▶ [RECORDS FOR THE TASK]

★ ★ ★

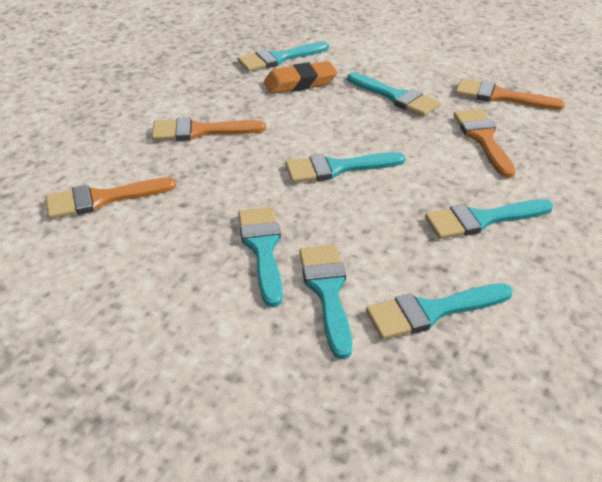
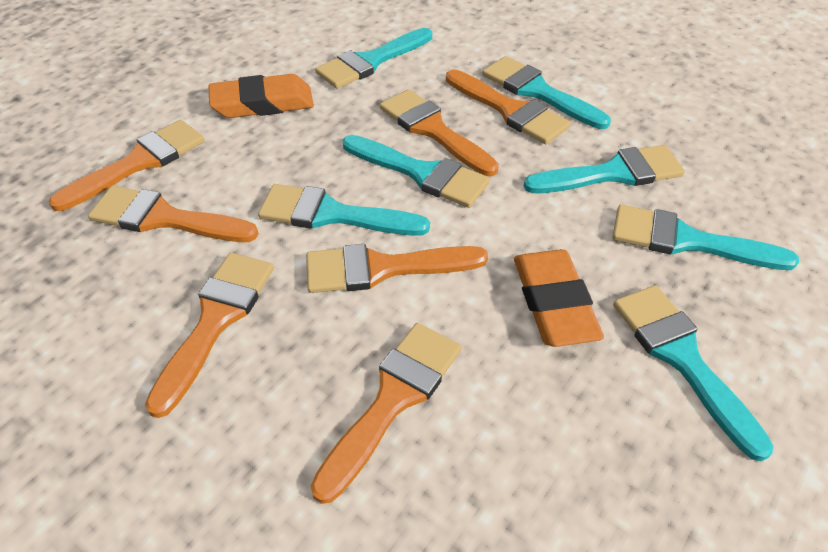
orange brush: 4 -> 7
orange eraser: 1 -> 2

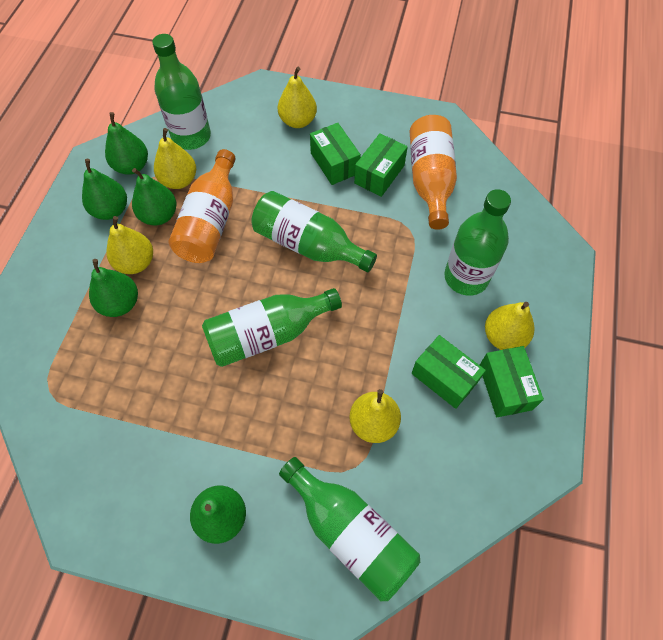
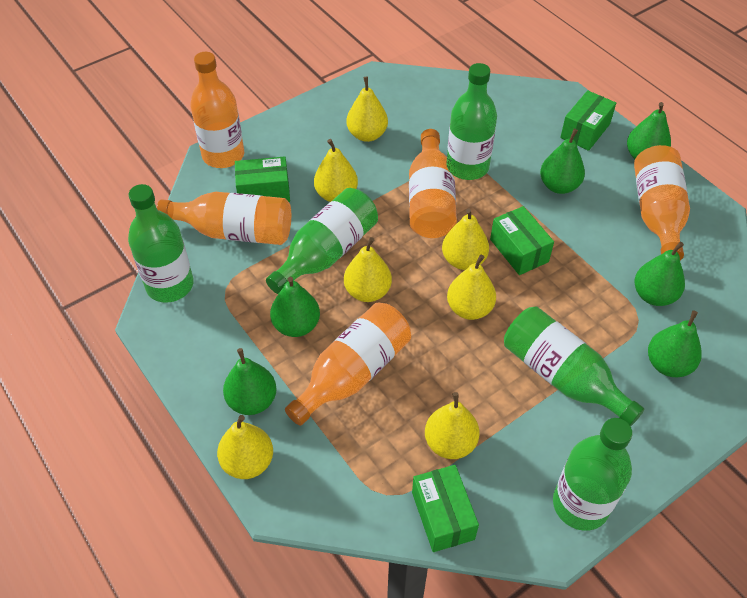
green pear: 5 -> 6
orange bottle: 2 -> 5
yellow pear: 5 -> 7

★ ★ ★

▶ [TASK DETAILS] From the line that holds "orange eraser: 1 -> 2" to the last line of the data, return those lines exactly and nothing else; both ends count, and pictures stay out.

▶ [TASK OUTPUT]
orange eraser: 1 -> 2

green pear: 5 -> 6
orange bottle: 2 -> 5
yellow pear: 5 -> 7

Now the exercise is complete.